## About this exercise
Where the word "grey" appears in a line below, copy the whole line.

## Records for processing

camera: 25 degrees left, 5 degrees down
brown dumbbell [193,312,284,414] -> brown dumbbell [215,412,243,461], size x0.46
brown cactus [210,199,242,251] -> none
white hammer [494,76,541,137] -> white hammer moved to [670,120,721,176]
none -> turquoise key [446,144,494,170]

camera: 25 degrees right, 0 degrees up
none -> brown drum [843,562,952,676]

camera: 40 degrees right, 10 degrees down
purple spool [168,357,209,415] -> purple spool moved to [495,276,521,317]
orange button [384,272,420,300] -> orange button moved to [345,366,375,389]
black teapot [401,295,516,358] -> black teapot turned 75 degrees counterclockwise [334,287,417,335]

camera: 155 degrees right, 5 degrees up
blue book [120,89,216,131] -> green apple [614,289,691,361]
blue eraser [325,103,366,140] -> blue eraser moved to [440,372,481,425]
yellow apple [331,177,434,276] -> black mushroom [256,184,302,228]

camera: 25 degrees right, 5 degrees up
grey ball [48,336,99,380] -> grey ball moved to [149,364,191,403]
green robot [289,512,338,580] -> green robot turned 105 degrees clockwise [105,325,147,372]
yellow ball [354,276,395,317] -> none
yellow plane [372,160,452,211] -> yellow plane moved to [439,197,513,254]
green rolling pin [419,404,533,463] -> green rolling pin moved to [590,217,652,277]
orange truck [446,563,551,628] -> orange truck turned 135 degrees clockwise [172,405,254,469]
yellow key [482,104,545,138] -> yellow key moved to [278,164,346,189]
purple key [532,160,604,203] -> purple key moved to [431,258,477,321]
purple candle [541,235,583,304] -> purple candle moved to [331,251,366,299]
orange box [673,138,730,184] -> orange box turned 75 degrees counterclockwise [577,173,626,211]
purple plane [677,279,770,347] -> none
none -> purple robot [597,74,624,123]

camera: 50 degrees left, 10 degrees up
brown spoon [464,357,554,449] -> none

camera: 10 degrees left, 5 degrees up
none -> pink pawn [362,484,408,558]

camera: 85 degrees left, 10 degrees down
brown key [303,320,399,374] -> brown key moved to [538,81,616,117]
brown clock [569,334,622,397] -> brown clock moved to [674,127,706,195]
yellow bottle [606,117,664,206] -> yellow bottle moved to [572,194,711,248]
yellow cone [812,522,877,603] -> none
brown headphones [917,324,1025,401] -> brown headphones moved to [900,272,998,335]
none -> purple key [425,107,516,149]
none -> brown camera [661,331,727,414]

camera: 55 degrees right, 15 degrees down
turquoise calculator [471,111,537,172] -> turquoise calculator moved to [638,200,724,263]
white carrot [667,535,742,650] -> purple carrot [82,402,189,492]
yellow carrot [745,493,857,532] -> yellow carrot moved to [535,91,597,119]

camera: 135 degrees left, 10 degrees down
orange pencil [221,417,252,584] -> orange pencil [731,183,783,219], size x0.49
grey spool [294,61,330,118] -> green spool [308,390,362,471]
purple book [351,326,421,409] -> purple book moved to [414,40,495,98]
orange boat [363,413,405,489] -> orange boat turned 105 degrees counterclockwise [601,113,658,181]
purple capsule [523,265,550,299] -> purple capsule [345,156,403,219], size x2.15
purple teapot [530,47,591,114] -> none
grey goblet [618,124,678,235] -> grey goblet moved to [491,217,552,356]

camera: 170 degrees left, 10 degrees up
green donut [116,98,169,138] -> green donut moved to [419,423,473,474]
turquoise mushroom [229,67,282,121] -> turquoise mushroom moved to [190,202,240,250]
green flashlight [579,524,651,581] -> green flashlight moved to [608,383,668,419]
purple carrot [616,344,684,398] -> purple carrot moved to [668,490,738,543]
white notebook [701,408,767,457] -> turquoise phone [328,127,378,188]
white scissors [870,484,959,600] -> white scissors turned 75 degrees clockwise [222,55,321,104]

## Answer to this task
grey ball [48,336,99,380] -> grey ball moved to [149,364,191,403]
grey spool [294,61,330,118] -> green spool [308,390,362,471]
grey goblet [618,124,678,235] -> grey goblet moved to [491,217,552,356]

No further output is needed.